Word and element location data:
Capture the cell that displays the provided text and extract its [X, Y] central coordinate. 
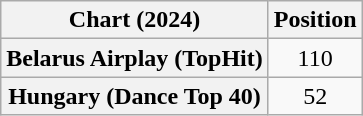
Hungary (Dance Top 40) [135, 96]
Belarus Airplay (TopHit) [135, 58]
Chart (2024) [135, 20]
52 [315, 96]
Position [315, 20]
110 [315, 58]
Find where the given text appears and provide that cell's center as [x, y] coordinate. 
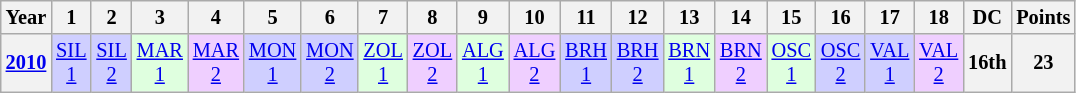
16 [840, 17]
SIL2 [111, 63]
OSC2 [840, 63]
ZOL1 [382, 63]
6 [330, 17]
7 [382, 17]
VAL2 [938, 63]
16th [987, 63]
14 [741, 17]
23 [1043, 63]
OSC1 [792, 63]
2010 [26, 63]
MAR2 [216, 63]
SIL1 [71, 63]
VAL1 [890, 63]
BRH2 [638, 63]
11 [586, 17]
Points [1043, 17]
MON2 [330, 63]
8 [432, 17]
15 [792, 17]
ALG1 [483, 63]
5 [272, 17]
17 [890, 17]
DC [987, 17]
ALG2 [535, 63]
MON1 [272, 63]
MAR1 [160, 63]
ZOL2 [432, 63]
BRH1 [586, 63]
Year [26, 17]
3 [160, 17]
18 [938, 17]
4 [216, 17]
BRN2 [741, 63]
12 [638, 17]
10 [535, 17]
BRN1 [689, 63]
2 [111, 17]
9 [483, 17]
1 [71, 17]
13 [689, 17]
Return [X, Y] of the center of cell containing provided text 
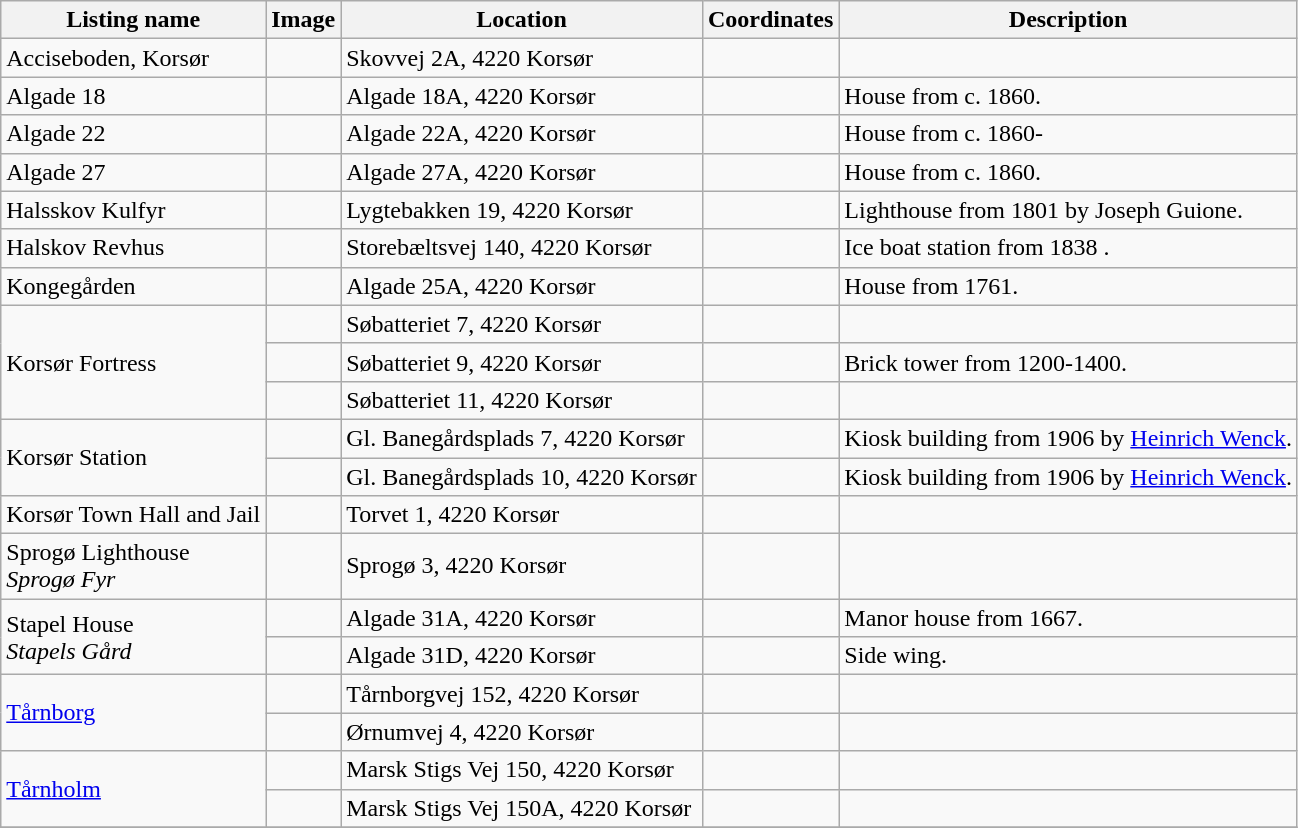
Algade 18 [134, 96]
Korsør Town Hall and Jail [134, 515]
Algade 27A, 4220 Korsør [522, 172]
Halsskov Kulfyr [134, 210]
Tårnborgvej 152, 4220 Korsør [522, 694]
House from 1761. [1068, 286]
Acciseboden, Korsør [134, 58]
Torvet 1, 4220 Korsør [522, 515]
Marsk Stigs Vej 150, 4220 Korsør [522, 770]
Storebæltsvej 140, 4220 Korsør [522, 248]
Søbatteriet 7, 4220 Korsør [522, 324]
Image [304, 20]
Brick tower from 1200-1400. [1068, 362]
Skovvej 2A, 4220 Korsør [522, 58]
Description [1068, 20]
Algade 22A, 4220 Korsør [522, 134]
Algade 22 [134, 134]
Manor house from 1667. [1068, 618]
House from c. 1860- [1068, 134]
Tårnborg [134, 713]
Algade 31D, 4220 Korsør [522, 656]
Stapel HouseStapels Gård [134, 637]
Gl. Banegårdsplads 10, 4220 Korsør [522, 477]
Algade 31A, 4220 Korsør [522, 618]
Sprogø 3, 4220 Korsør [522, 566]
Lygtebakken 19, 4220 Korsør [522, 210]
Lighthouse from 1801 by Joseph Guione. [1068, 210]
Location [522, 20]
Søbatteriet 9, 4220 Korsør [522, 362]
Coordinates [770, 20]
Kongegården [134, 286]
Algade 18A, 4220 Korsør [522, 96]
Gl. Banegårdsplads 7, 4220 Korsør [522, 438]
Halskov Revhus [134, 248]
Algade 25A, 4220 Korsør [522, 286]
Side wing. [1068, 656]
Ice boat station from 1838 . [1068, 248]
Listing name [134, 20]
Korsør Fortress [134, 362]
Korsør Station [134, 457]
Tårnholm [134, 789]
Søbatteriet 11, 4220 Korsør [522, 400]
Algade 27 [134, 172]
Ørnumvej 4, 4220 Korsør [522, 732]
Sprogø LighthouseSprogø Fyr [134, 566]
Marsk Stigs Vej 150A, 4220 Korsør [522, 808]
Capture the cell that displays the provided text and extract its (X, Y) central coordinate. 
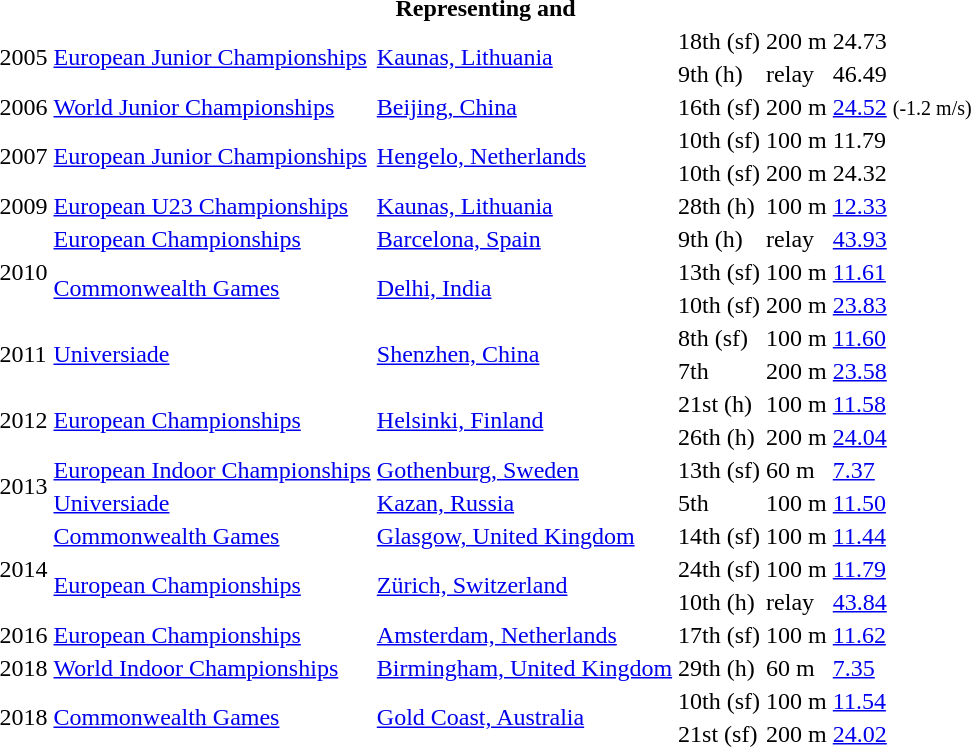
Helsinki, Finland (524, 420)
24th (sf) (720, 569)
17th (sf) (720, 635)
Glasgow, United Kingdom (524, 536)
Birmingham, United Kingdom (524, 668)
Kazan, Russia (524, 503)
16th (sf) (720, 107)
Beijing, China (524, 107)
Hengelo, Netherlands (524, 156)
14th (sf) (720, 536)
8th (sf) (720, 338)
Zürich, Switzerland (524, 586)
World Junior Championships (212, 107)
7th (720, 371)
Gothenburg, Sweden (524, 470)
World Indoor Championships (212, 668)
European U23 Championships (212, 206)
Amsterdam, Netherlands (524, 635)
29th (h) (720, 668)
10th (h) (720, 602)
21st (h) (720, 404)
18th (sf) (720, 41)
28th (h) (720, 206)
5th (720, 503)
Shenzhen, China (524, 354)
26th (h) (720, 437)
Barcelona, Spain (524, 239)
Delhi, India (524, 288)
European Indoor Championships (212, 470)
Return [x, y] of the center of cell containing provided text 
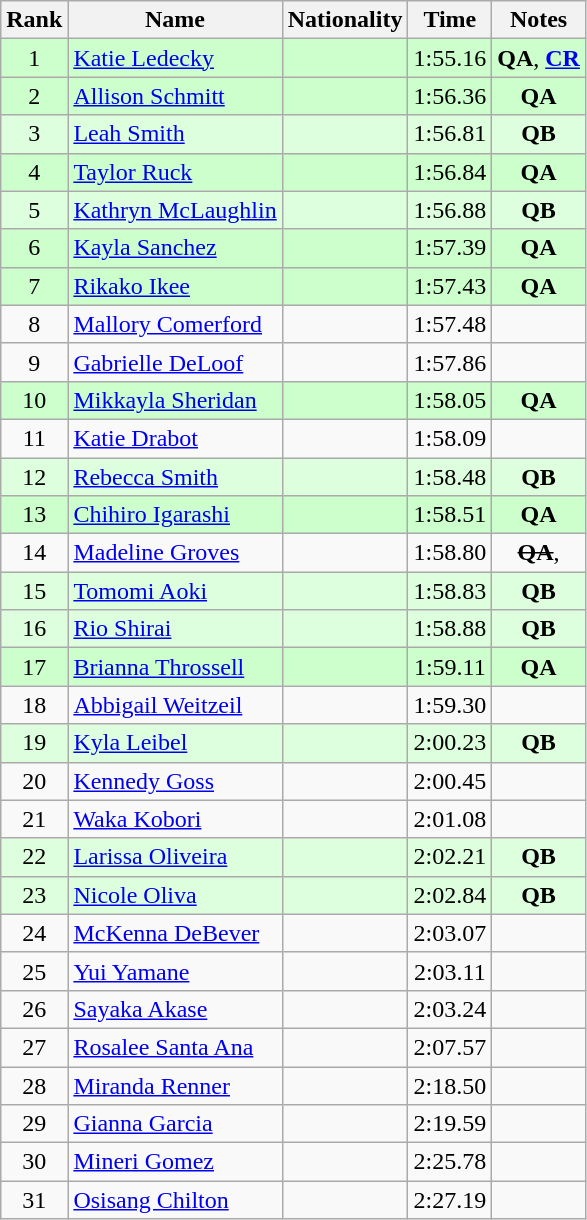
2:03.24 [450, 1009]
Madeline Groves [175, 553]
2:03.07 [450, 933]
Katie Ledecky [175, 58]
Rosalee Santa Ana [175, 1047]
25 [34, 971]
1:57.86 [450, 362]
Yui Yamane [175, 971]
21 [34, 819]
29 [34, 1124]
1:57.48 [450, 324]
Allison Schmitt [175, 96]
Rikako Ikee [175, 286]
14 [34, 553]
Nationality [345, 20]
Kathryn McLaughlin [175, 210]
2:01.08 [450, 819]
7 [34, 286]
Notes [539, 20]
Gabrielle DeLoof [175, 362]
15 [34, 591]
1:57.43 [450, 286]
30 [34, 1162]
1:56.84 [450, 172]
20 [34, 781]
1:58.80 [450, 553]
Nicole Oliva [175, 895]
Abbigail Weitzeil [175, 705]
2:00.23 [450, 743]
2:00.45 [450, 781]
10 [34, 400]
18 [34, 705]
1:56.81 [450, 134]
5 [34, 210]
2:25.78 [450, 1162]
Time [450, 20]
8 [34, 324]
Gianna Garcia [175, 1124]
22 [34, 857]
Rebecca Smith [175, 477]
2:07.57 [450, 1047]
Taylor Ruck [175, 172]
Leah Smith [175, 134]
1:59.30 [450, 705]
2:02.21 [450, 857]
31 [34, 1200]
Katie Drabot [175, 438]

> [Stated task] Copy all of the material above line for line without any changes, leaving out the pictures.

> [The solution]
Capture the cell that displays the provided text and extract its [X, Y] central coordinate. 
Hungary (Dance Top 40) [135, 96]
Belarus Airplay (TopHit) [135, 58]
Chart (2024) [135, 20]
52 [315, 96]
Position [315, 20]
110 [315, 58]
Find where the given text appears and provide that cell's center as [x, y] coordinate. 
16 [840, 17]
SIL2 [111, 63]
OSC2 [840, 63]
ZOL1 [382, 63]
6 [330, 17]
7 [382, 17]
VAL2 [938, 63]
16th [987, 63]
14 [741, 17]
23 [1043, 63]
OSC1 [792, 63]
2010 [26, 63]
MAR2 [216, 63]
SIL1 [71, 63]
VAL1 [890, 63]
BRH2 [638, 63]
11 [586, 17]
Points [1043, 17]
MON2 [330, 63]
8 [432, 17]
15 [792, 17]
ALG1 [483, 63]
5 [272, 17]
17 [890, 17]
DC [987, 17]
ALG2 [535, 63]
MON1 [272, 63]
MAR1 [160, 63]
ZOL2 [432, 63]
BRH1 [586, 63]
Year [26, 17]
3 [160, 17]
18 [938, 17]
4 [216, 17]
BRN2 [741, 63]
12 [638, 17]
10 [535, 17]
BRN1 [689, 63]
2 [111, 17]
9 [483, 17]
1 [71, 17]
13 [689, 17]
Return [X, Y] of the center of cell containing provided text 
Algade 18 [134, 96]
Korsør Town Hall and Jail [134, 515]
Algade 27A, 4220 Korsør [522, 172]
Halsskov Kulfyr [134, 210]
Tårnborgvej 152, 4220 Korsør [522, 694]
House from 1761. [1068, 286]
Acciseboden, Korsør [134, 58]
Torvet 1, 4220 Korsør [522, 515]
Marsk Stigs Vej 150, 4220 Korsør [522, 770]
Storebæltsvej 140, 4220 Korsør [522, 248]
Søbatteriet 7, 4220 Korsør [522, 324]
Image [304, 20]
Brick tower from 1200-1400. [1068, 362]
Skovvej 2A, 4220 Korsør [522, 58]
Description [1068, 20]
Algade 22A, 4220 Korsør [522, 134]
Algade 22 [134, 134]
Manor house from 1667. [1068, 618]
House from c. 1860- [1068, 134]
Tårnborg [134, 713]
Algade 31D, 4220 Korsør [522, 656]
Stapel HouseStapels Gård [134, 637]
Gl. Banegårdsplads 10, 4220 Korsør [522, 477]
Algade 31A, 4220 Korsør [522, 618]
Sprogø 3, 4220 Korsør [522, 566]
Lygtebakken 19, 4220 Korsør [522, 210]
Lighthouse from 1801 by Joseph Guione. [1068, 210]
Location [522, 20]
Søbatteriet 9, 4220 Korsør [522, 362]
Coordinates [770, 20]
Kongegården [134, 286]
Algade 18A, 4220 Korsør [522, 96]
Gl. Banegårdsplads 7, 4220 Korsør [522, 438]
Halskov Revhus [134, 248]
Algade 25A, 4220 Korsør [522, 286]
Side wing. [1068, 656]
Ice boat station from 1838 . [1068, 248]
Listing name [134, 20]
Korsør Fortress [134, 362]
Korsør Station [134, 457]
Tårnholm [134, 789]
Søbatteriet 11, 4220 Korsør [522, 400]
Algade 27 [134, 172]
Ørnumvej 4, 4220 Korsør [522, 732]
Sprogø LighthouseSprogø Fyr [134, 566]
Marsk Stigs Vej 150A, 4220 Korsør [522, 808]
Capture the cell that displays the provided text and extract its (X, Y) central coordinate. 
Helsinki, Finland (524, 420)
24th (sf) (720, 569)
17th (sf) (720, 635)
Glasgow, United Kingdom (524, 536)
Birmingham, United Kingdom (524, 668)
Kazan, Russia (524, 503)
16th (sf) (720, 107)
Beijing, China (524, 107)
Hengelo, Netherlands (524, 156)
14th (sf) (720, 536)
8th (sf) (720, 338)
Zürich, Switzerland (524, 586)
World Junior Championships (212, 107)
7th (720, 371)
Gothenburg, Sweden (524, 470)
World Indoor Championships (212, 668)
European U23 Championships (212, 206)
Amsterdam, Netherlands (524, 635)
29th (h) (720, 668)
10th (h) (720, 602)
21st (h) (720, 404)
18th (sf) (720, 41)
28th (h) (720, 206)
5th (720, 503)
Shenzhen, China (524, 354)
26th (h) (720, 437)
Barcelona, Spain (524, 239)
Delhi, India (524, 288)
European Indoor Championships (212, 470)
Return [x, y] of the center of cell containing provided text 
2:03.24 [450, 1009]
Madeline Groves [175, 553]
2:03.07 [450, 933]
Katie Ledecky [175, 58]
Rosalee Santa Ana [175, 1047]
25 [34, 971]
1:57.86 [450, 362]
Yui Yamane [175, 971]
21 [34, 819]
29 [34, 1124]
1:57.48 [450, 324]
Allison Schmitt [175, 96]
Rikako Ikee [175, 286]
14 [34, 553]
Nationality [345, 20]
Kathryn McLaughlin [175, 210]
2:01.08 [450, 819]
7 [34, 286]
Notes [539, 20]
Gabrielle DeLoof [175, 362]
15 [34, 591]
1:57.43 [450, 286]
30 [34, 1162]
1:56.84 [450, 172]
20 [34, 781]
1:58.80 [450, 553]
Nicole Oliva [175, 895]
Abbigail Weitzeil [175, 705]
2:00.23 [450, 743]
2:00.45 [450, 781]
10 [34, 400]
18 [34, 705]
1:56.81 [450, 134]
5 [34, 210]
2:25.78 [450, 1162]
Time [450, 20]
8 [34, 324]
Gianna Garcia [175, 1124]
22 [34, 857]
Rebecca Smith [175, 477]
2:07.57 [450, 1047]
Taylor Ruck [175, 172]
Leah Smith [175, 134]
1:59.30 [450, 705]
2:02.21 [450, 857]
31 [34, 1200]
Katie Drabot [175, 438]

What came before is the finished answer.